─── Supplied records ───

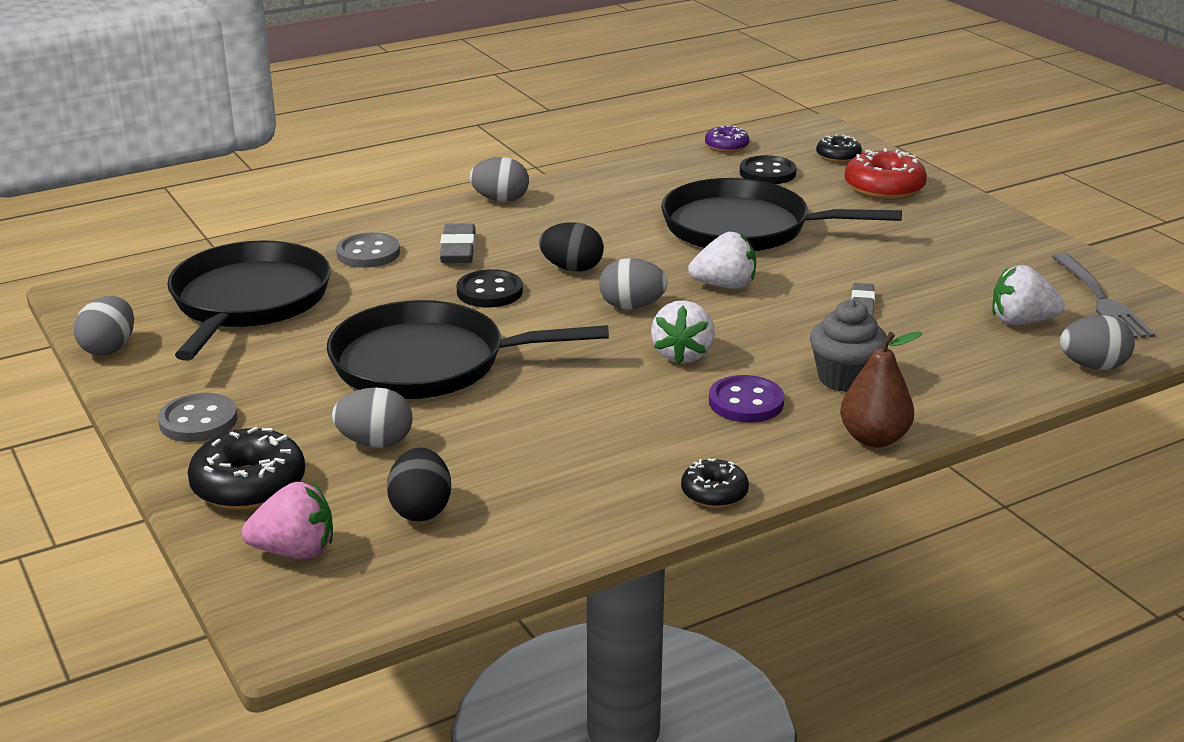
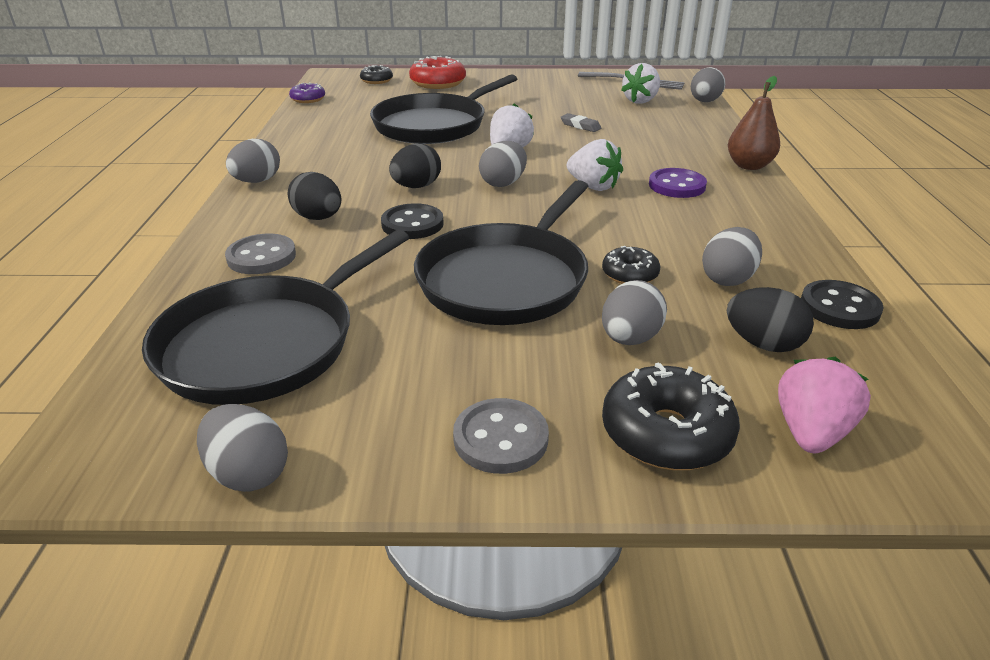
camera: 60 degrees left, 5 degrees up
black pan [167,240,331,361] -> black pan turned 90 degrees counterclockwise [142,230,409,405]
grey eraser [440,223,476,263] -> black egg [288,172,341,220]
black donut [681,458,749,508] -> black donut moved to [602,246,660,284]
black button [740,155,797,184] -> black button moved to [801,280,884,329]
grey cupcake [810,300,887,392] -> none
none -> grey egg [702,227,762,286]

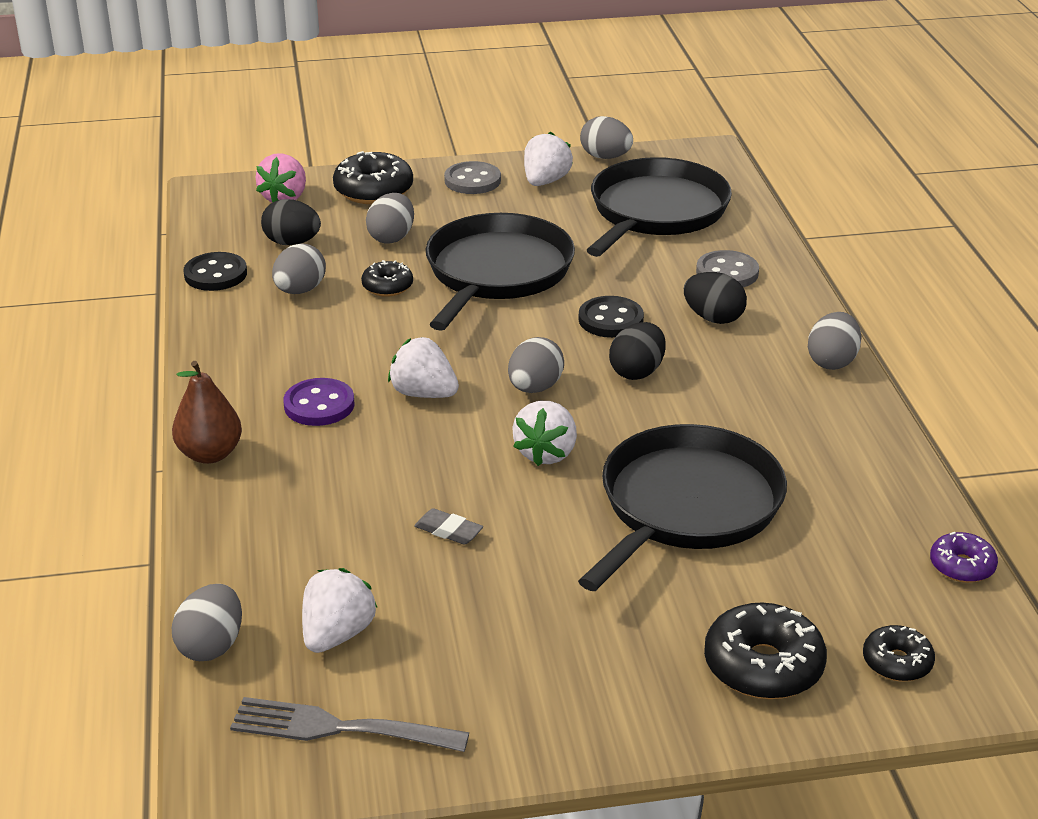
camera: 170 degrees right, 0 degrees up
red donut [409,56,466,89] -> black donut [704,602,827,699]
none -> white strawberry [524,131,573,186]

───

Work task ->
If a line in the records contains "black", report it.

Answer to the exercise ->
black pan [167,240,331,361] -> black pan turned 90 degrees counterclockwise [142,230,409,405]
grey eraser [440,223,476,263] -> black egg [288,172,341,220]
black donut [681,458,749,508] -> black donut moved to [602,246,660,284]
black button [740,155,797,184] -> black button moved to [801,280,884,329]
red donut [409,56,466,89] -> black donut [704,602,827,699]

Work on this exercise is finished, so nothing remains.